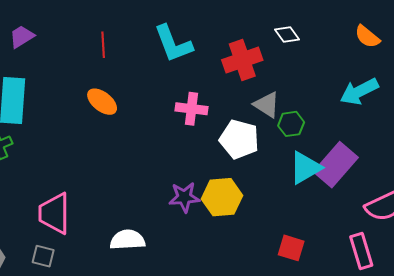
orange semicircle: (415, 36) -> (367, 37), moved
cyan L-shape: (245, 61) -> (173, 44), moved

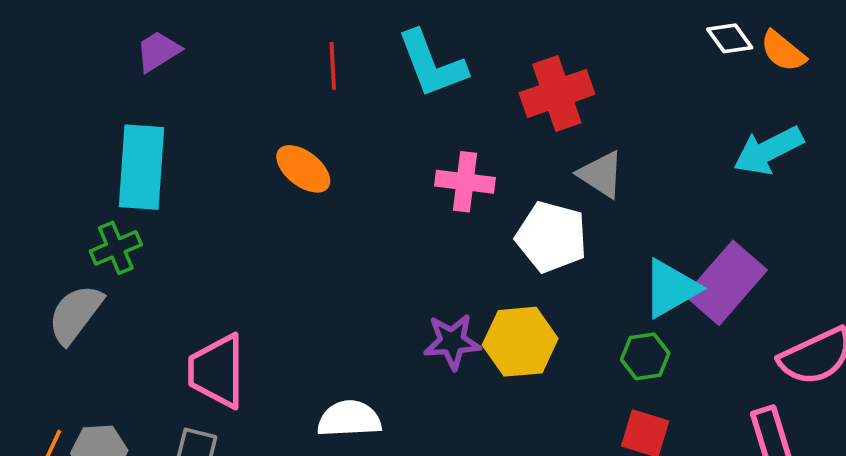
white diamond: (287, 35) -> (730, 38), moved
red line: (103, 45) -> (333, 66), moved
green hexagon: (291, 124) -> (645, 356), moved

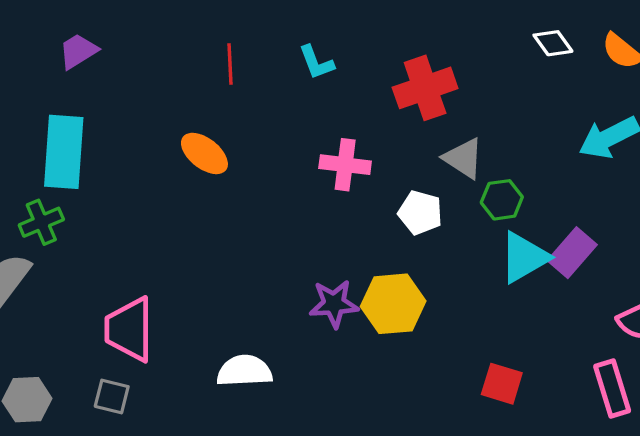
white diamond: (730, 38) -> (553, 43), moved
cyan L-shape: (432, 64) -> (316, 62), size x0.6
white pentagon: (551, 237) -> (420, 213), size x0.7
purple rectangle: (726, 283) -> (572, 253), size x0.7
green hexagon: (645, 356) -> (502, 200), moved

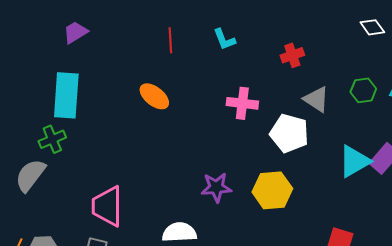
red cross: (425, 88) -> (292, 55), size x0.6
green hexagon: (502, 200) -> (363, 90), moved
white pentagon: (420, 213) -> (289, 133), size x1.4
purple star: (334, 304) -> (216, 187), moved

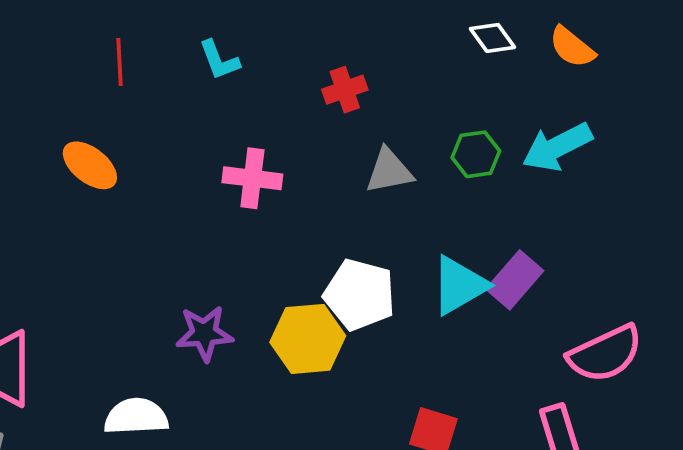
gray triangle: (316, 99) -> (389, 171), turned -44
white pentagon: (289, 133) -> (360, 295), moved

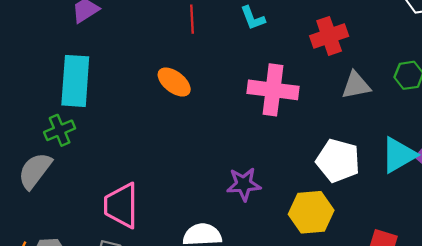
red cross: (345, 90) -> (329, 36), size x1.4
pink cross: (252, 178) -> (273, 90), size x1.4
yellow hexagon: (308, 339) -> (311, 212), moved

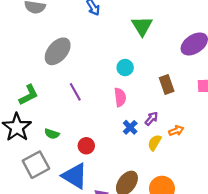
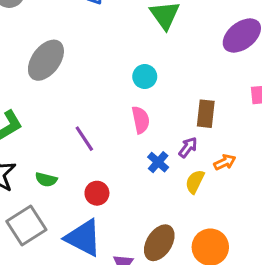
brown rectangle: (167, 84) -> (206, 114), moved, turned 30
purple line: (75, 92) -> (84, 139), moved

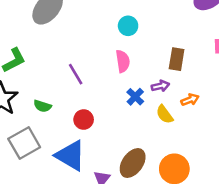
purple arrow: (188, 147) -> (160, 86), turned 36
yellow semicircle: (195, 182) -> (165, 114), turned -66

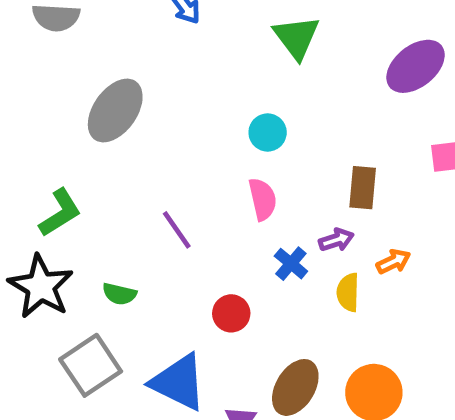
yellow semicircle: (165, 114) -> (348, 292), turned 42
red circle: (84, 120) -> (231, 313), moved

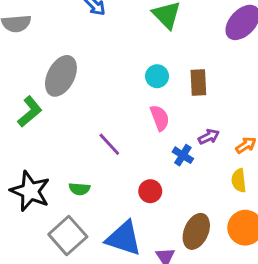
brown rectangle: (363, 188) -> (198, 83), moved
green L-shape: (60, 213) -> (30, 112), moved
yellow semicircle: (348, 292) -> (239, 181), moved

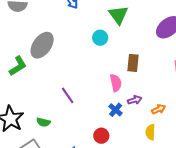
cyan circle: (157, 76) -> (100, 38), moved
pink semicircle: (160, 118) -> (116, 83), moved
red circle: (150, 191) -> (101, 136), moved

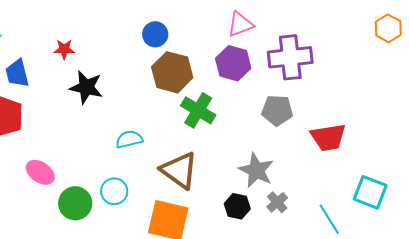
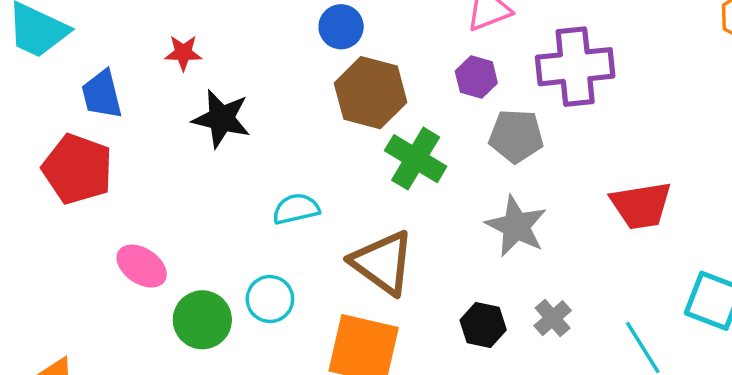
purple hexagon: (233, 63) -> (476, 77), size x0.7
gray pentagon: (277, 110) -> (516, 136), moved
gray star: (256, 170) -> (516, 226), moved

★ ★ ★ ★ ★

■ EXERCISE DETAILS ■
Though the entries above contain pictures, none should be copied; reproduce only the lines between the one holding "green hexagon: (645, 356)" and the one holding "gray triangle: (316, 99)", inclusive, exactly as written.

■ ANSWER BOX ■
green hexagon: (645, 356) -> (502, 200), moved

red cross: (425, 88) -> (292, 55), size x0.6
green hexagon: (502, 200) -> (363, 90), moved
white pentagon: (420, 213) -> (289, 133), size x1.4
purple star: (334, 304) -> (216, 187), moved

gray triangle: (316, 99) -> (389, 171), turned -44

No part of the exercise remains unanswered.